**What needs to be done:**
All records below must be written out exactly, with the pictures excluded.

**Data shown:**

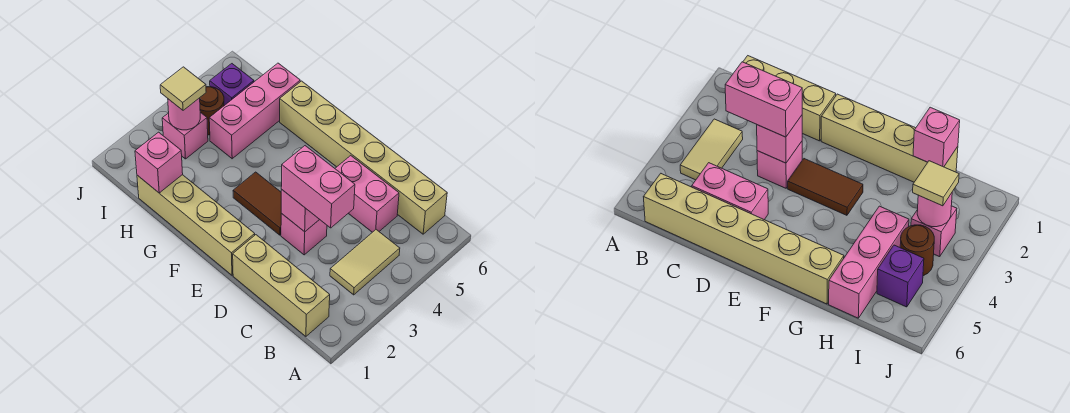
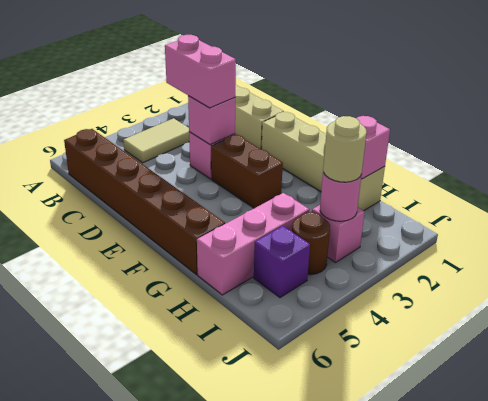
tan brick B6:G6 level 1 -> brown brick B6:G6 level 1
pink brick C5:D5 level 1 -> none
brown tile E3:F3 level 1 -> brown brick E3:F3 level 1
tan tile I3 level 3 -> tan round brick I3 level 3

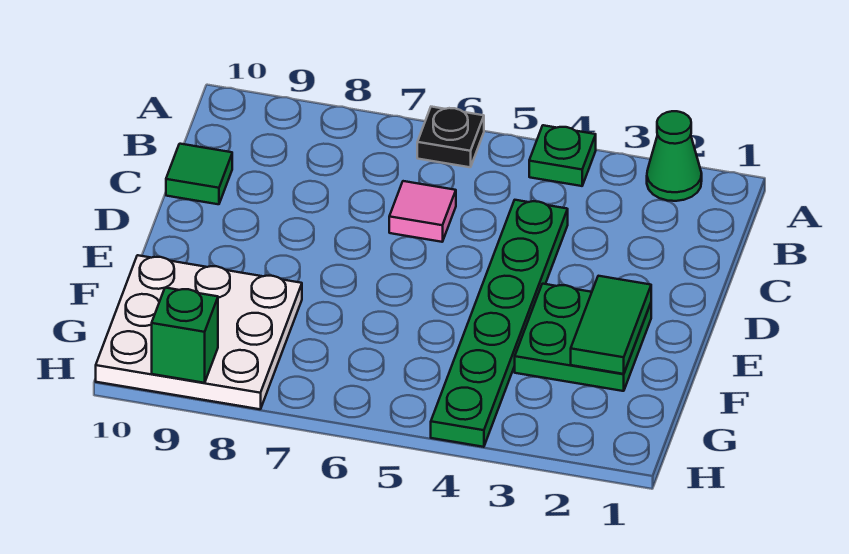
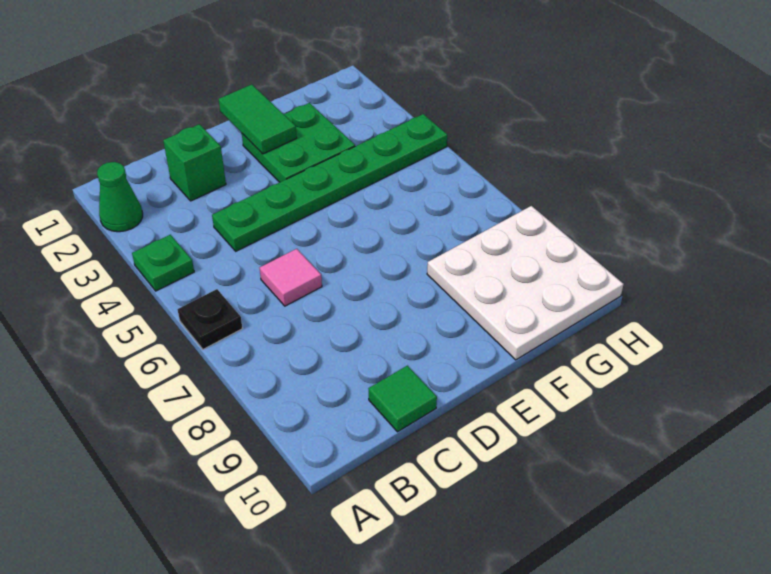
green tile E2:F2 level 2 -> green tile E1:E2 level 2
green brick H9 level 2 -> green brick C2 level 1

**Response area:**
tan brick B6:G6 level 1 -> brown brick B6:G6 level 1
pink brick C5:D5 level 1 -> none
brown tile E3:F3 level 1 -> brown brick E3:F3 level 1
tan tile I3 level 3 -> tan round brick I3 level 3

green tile E2:F2 level 2 -> green tile E1:E2 level 2
green brick H9 level 2 -> green brick C2 level 1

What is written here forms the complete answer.